_RECORDS FOR THIS EXERCISE_
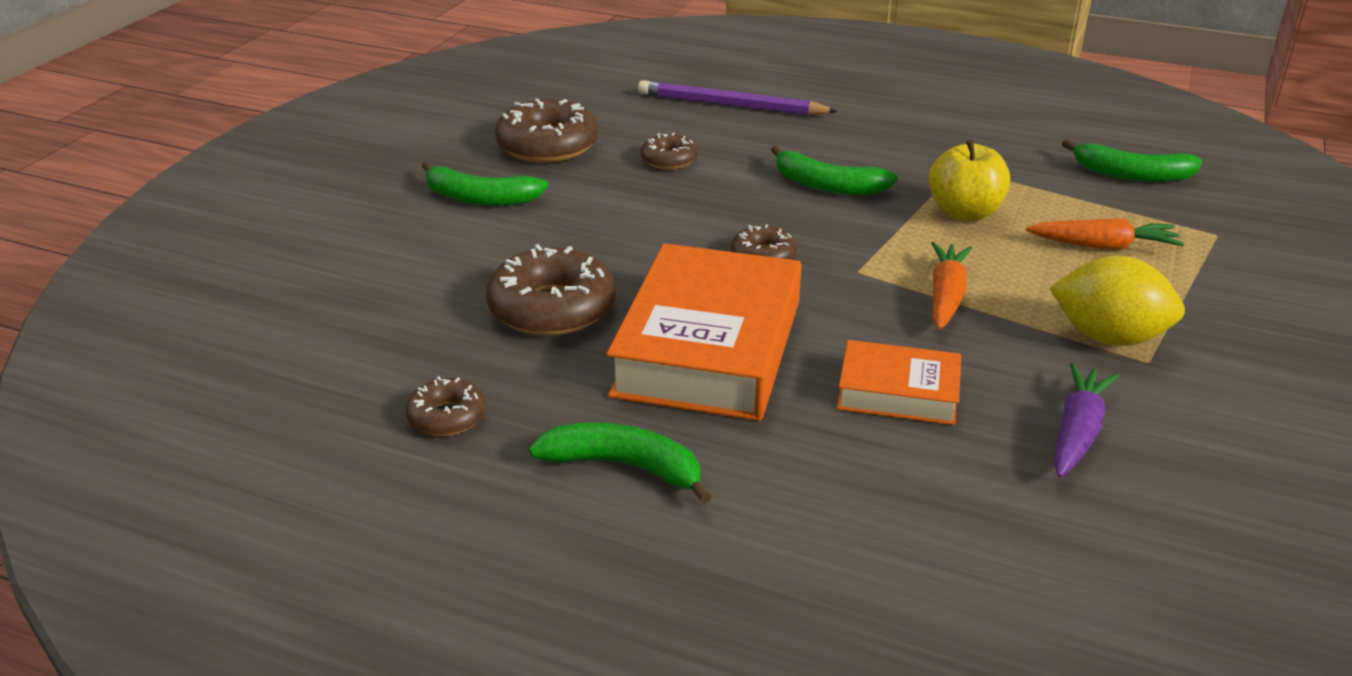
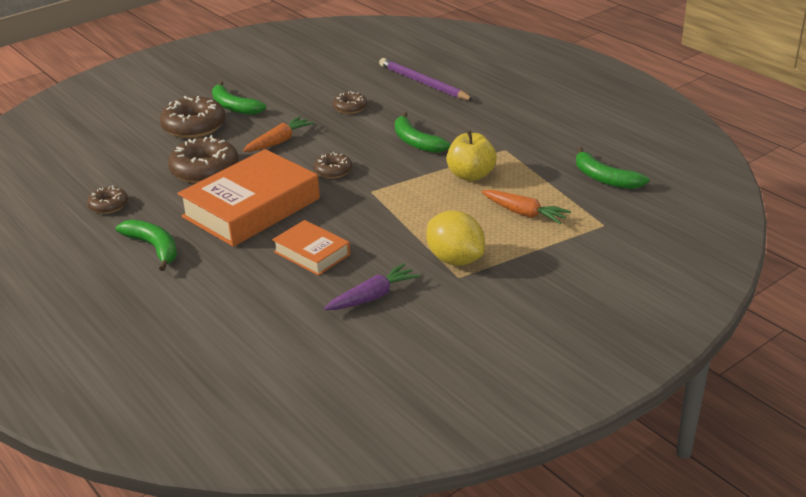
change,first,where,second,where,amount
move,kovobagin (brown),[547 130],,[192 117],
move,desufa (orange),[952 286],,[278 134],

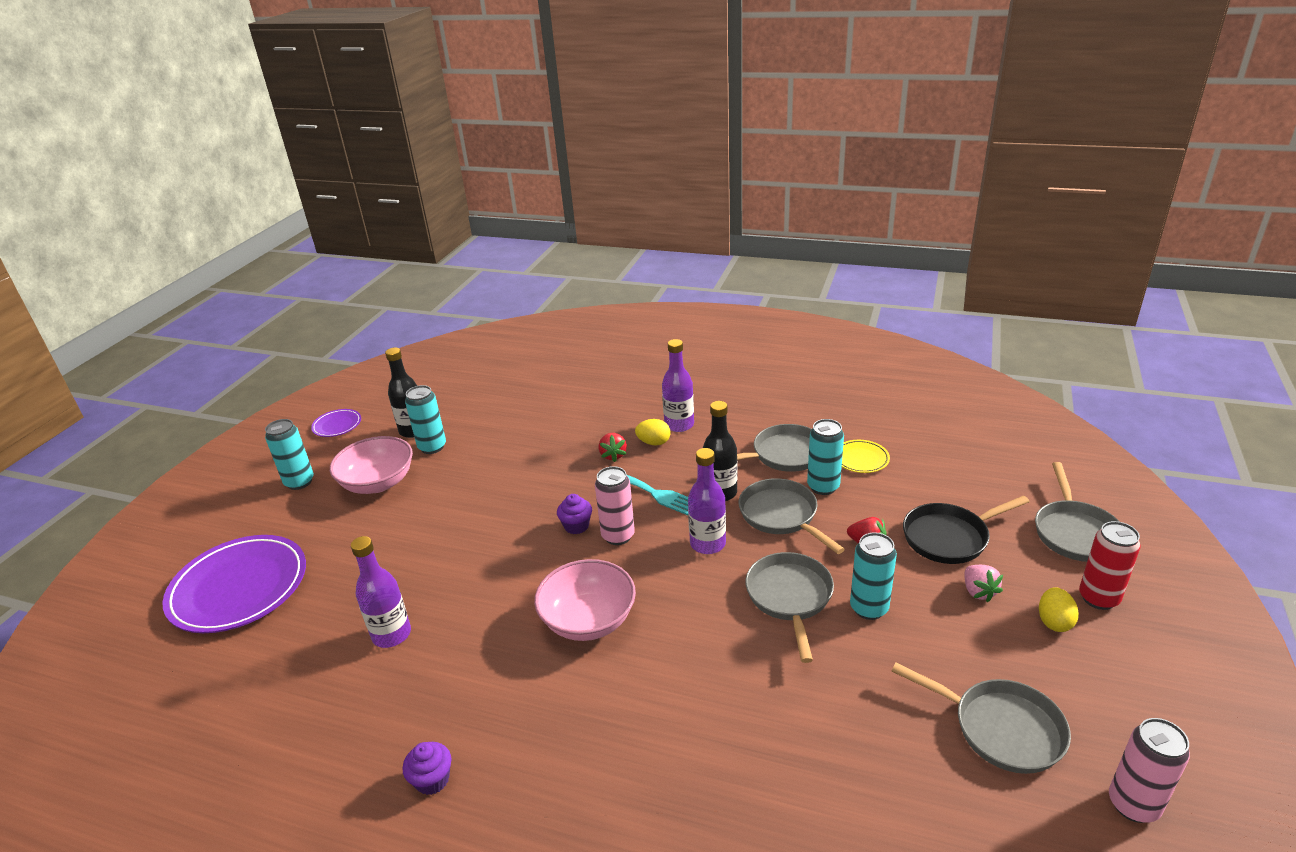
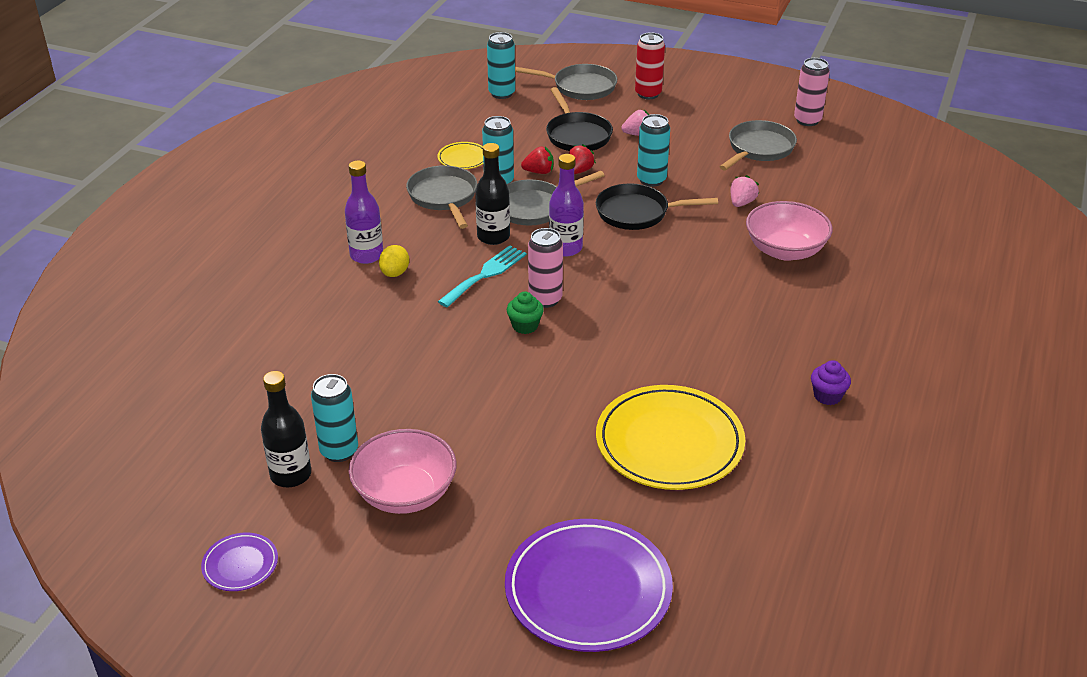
change,first,where,second,where,amount
move,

_GOAL OF THE EXERCISE_
What you produce must match the listing word for word, with no images in it.

_TASK RESULT_
change,first,where,second,where,amount
move,kovobagin (brown),[547 130],,[192 117],
move,desufa (orange),[952 286],,[278 134],

change,first,where,second,where,amount
move,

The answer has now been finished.